What you will do => Look through the listing below, and wherever a line has the string "camera", copy it.

[Start of Attachment]

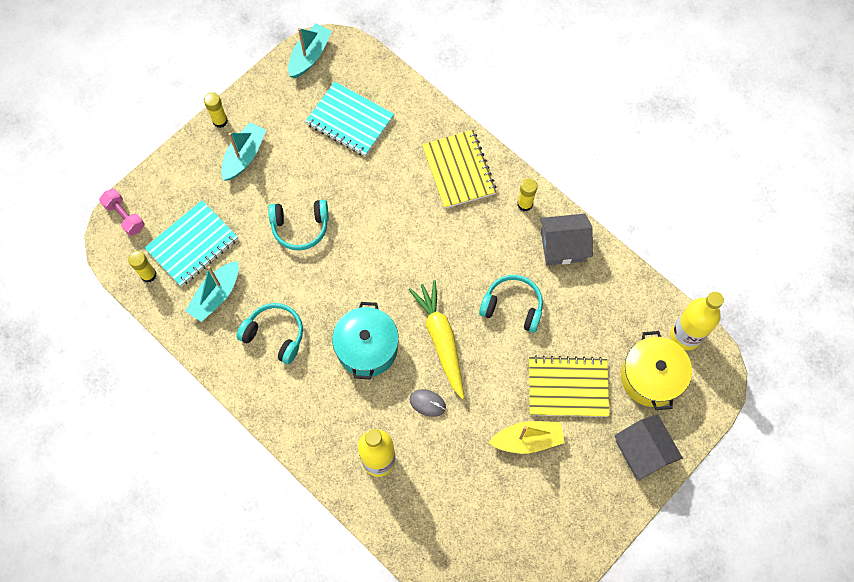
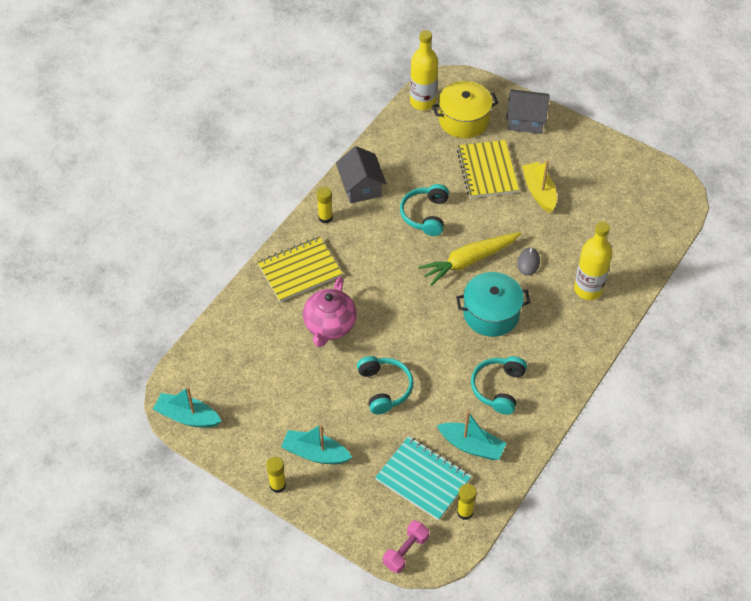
camera: 100 degrees left, 15 degrees down
turquoise notebook [305,82,394,157] -> none
grey house [614,414,683,480] -> grey house turned 45 degrees clockwise [506,89,550,134]
none -> pink teapot [303,277,357,347]

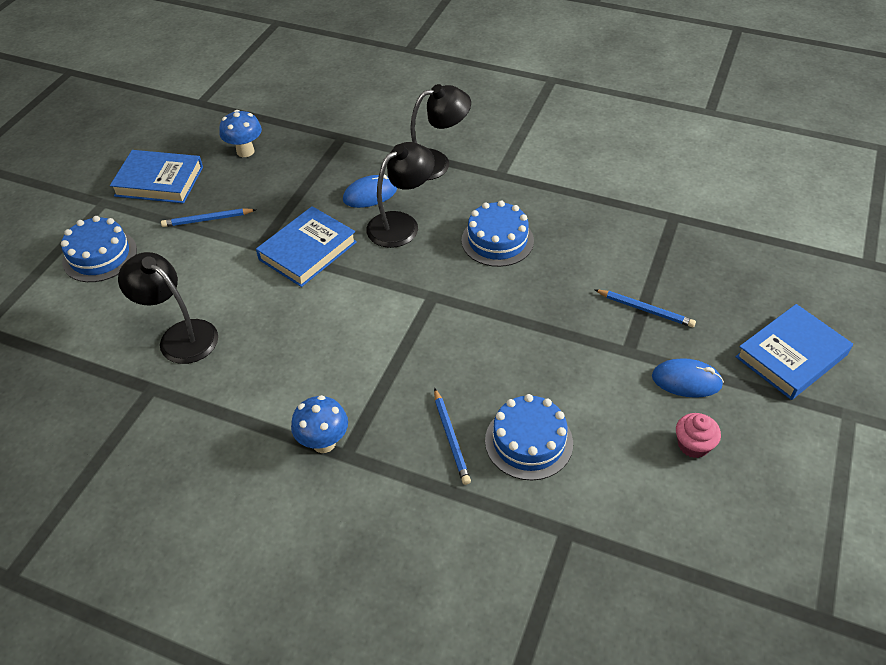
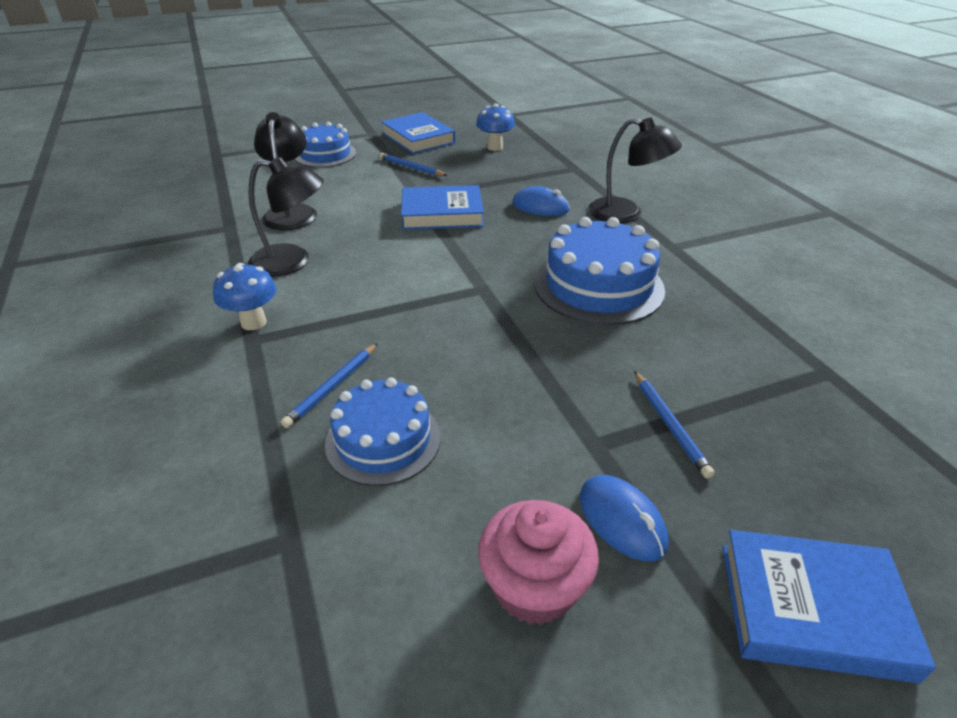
camera: 45 degrees right, 10 degrees down
black lamp [366,142,435,248] -> black lamp moved to [248,156,324,277]
blue cake [461,200,534,267] -> blue cake [534,217,665,325], size x1.50
pink cupcake [676,413,721,458] -> pink cupcake [478,500,599,625], size x1.62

[End of Attachment]

Solution =>
camera: 100 degrees left, 15 degrees down
camera: 45 degrees right, 10 degrees down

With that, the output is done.